[Stored records]
**********

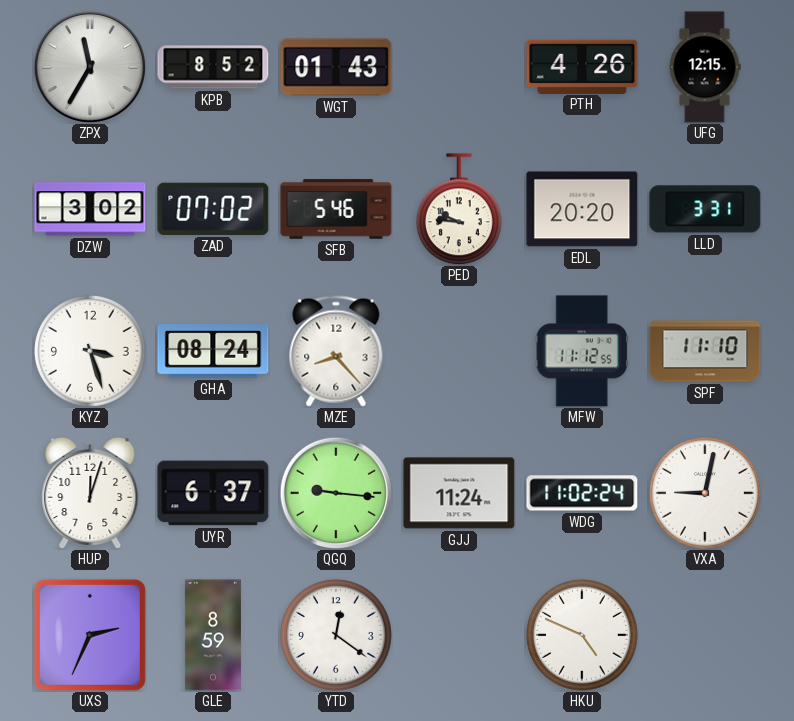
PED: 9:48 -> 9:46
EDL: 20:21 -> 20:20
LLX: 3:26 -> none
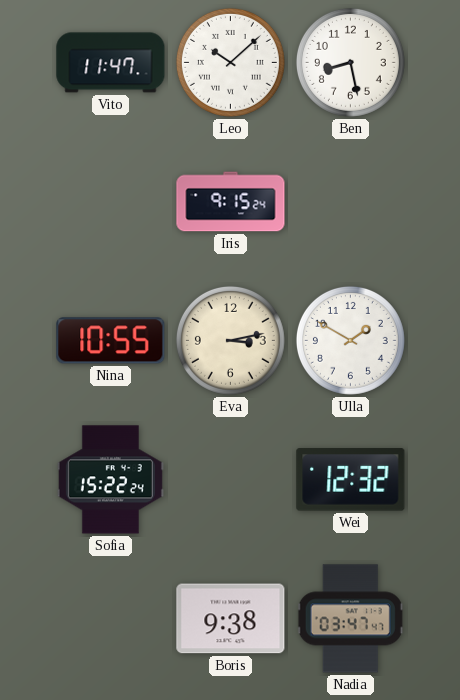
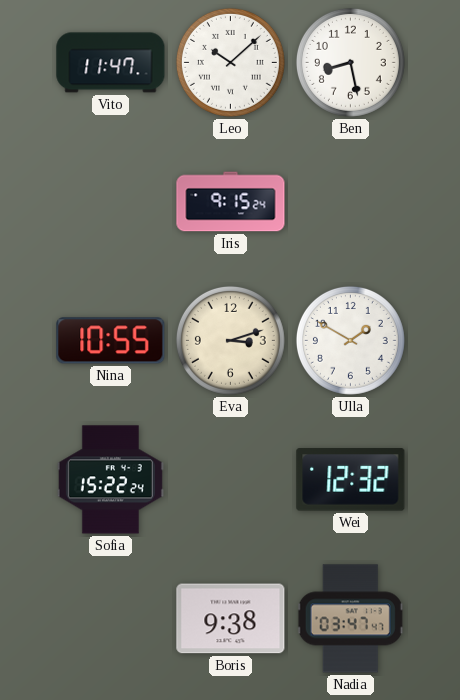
Eva: 3:13 -> 3:12
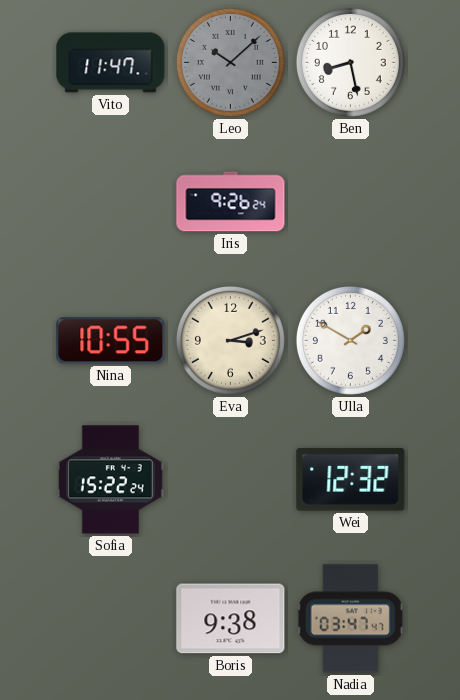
Leo dial: white -> grey
Iris: 9:15 -> 9:26
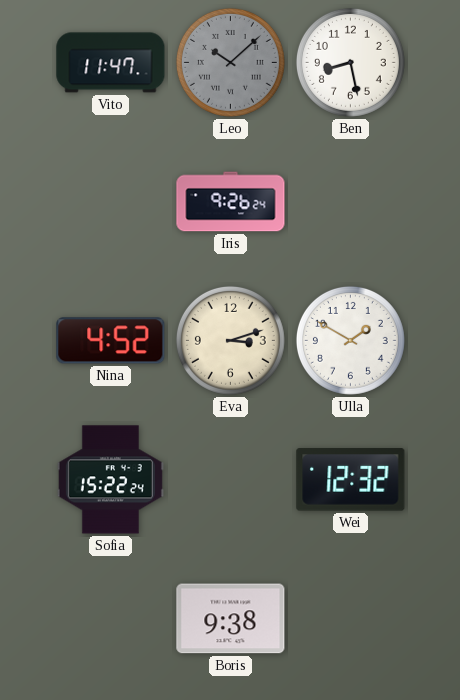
Nina: 10:55 -> 4:52
Nadia: 03:47 -> none
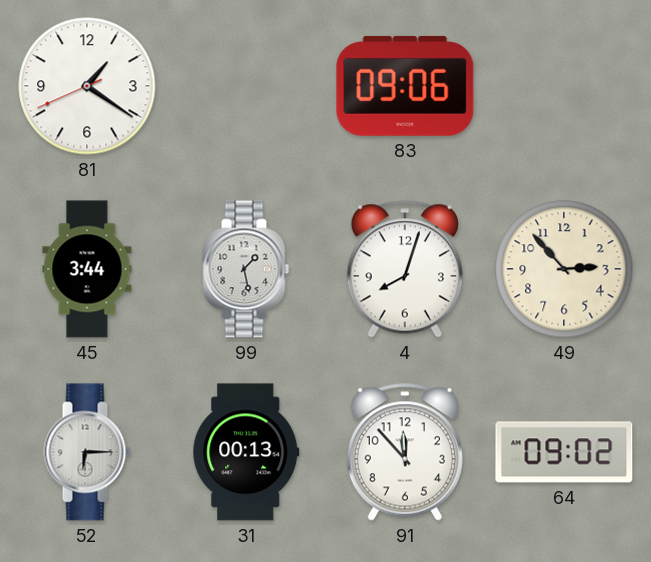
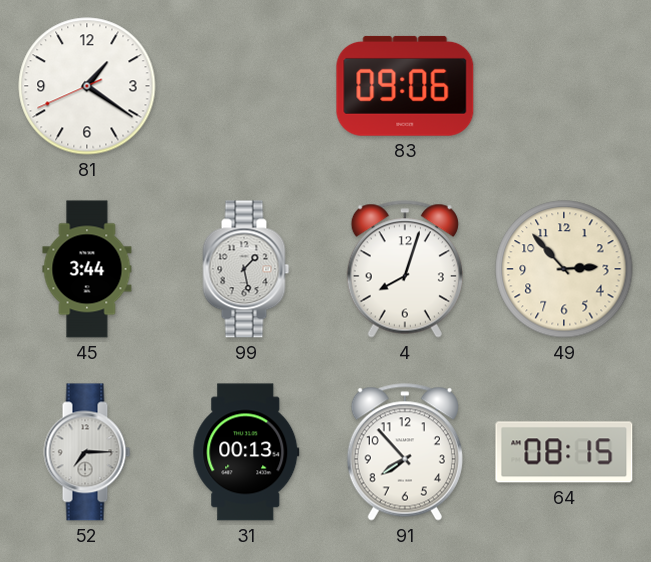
52: 6:15 -> 7:15
91: 11:53 -> 7:53
64: 09:02 -> 08:15
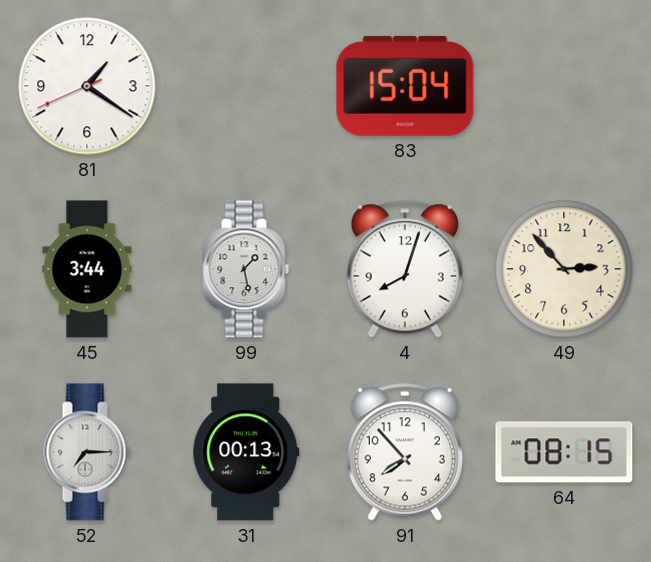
83: 09:06 -> 15:04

**********

Do this
Copy all of the data above word for word, omitting the pictures.

Finished exercise
PED: 9:48 -> 9:46
EDL: 20:21 -> 20:20
LLX: 3:26 -> none
Eva: 3:13 -> 3:12
Leo dial: white -> grey
Iris: 9:15 -> 9:26
Nina: 10:55 -> 4:52
Nadia: 03:47 -> none
52: 6:15 -> 7:15
91: 11:53 -> 7:53
64: 09:02 -> 08:15
83: 09:06 -> 15:04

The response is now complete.